DATASET ENTRIES |

_ _ _ _ _

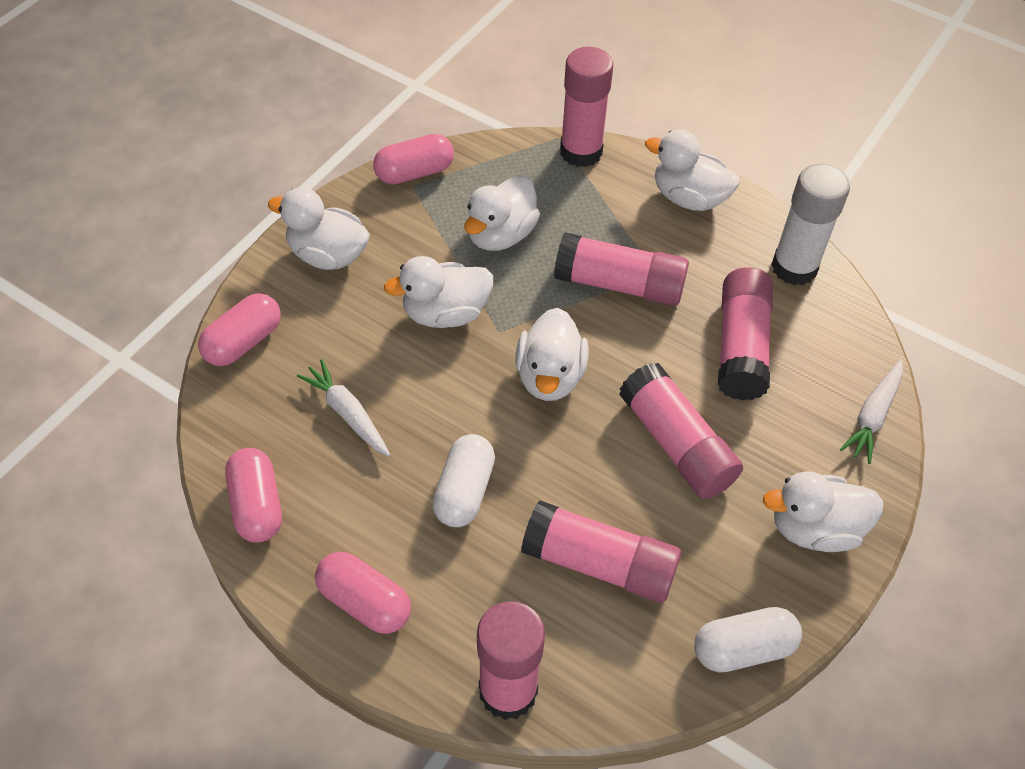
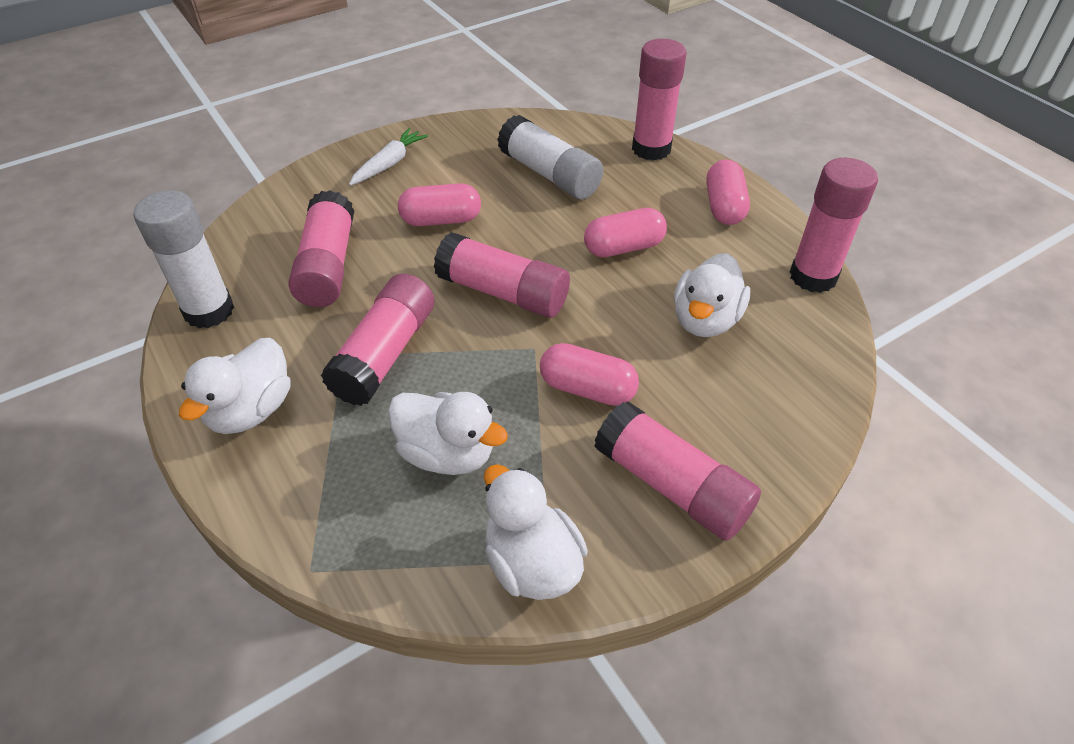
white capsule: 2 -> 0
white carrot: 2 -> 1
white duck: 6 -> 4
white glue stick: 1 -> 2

_ _ _ _ _

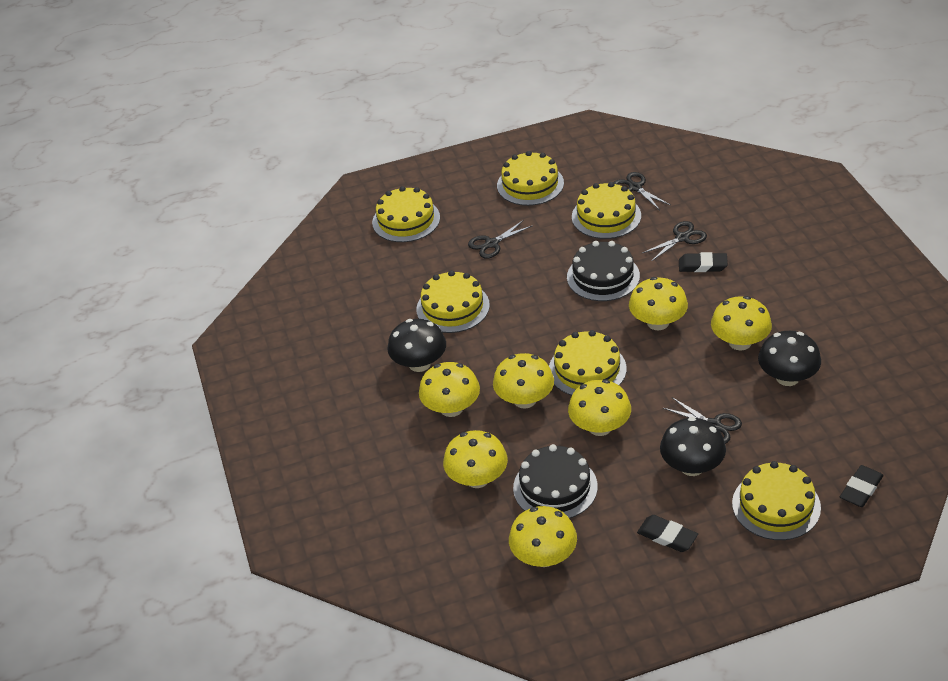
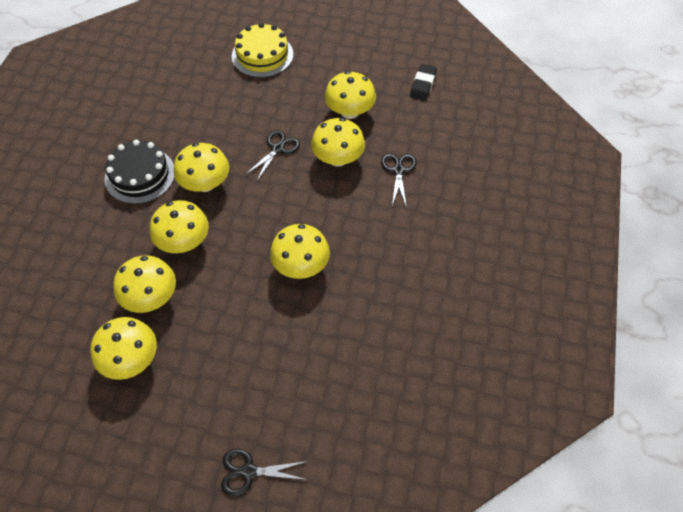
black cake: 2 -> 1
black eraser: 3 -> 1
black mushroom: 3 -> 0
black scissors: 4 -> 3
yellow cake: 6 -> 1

_ _ _ _ _

WHAT YOU ARE ASKED TO DO |
Copy the entries above exactly, but only from the line holding "white capsule: 2 -> 0" through the line holding "white glue stick: 1 -> 2", both included.

RESULT OF THE EXERCISE |
white capsule: 2 -> 0
white carrot: 2 -> 1
white duck: 6 -> 4
white glue stick: 1 -> 2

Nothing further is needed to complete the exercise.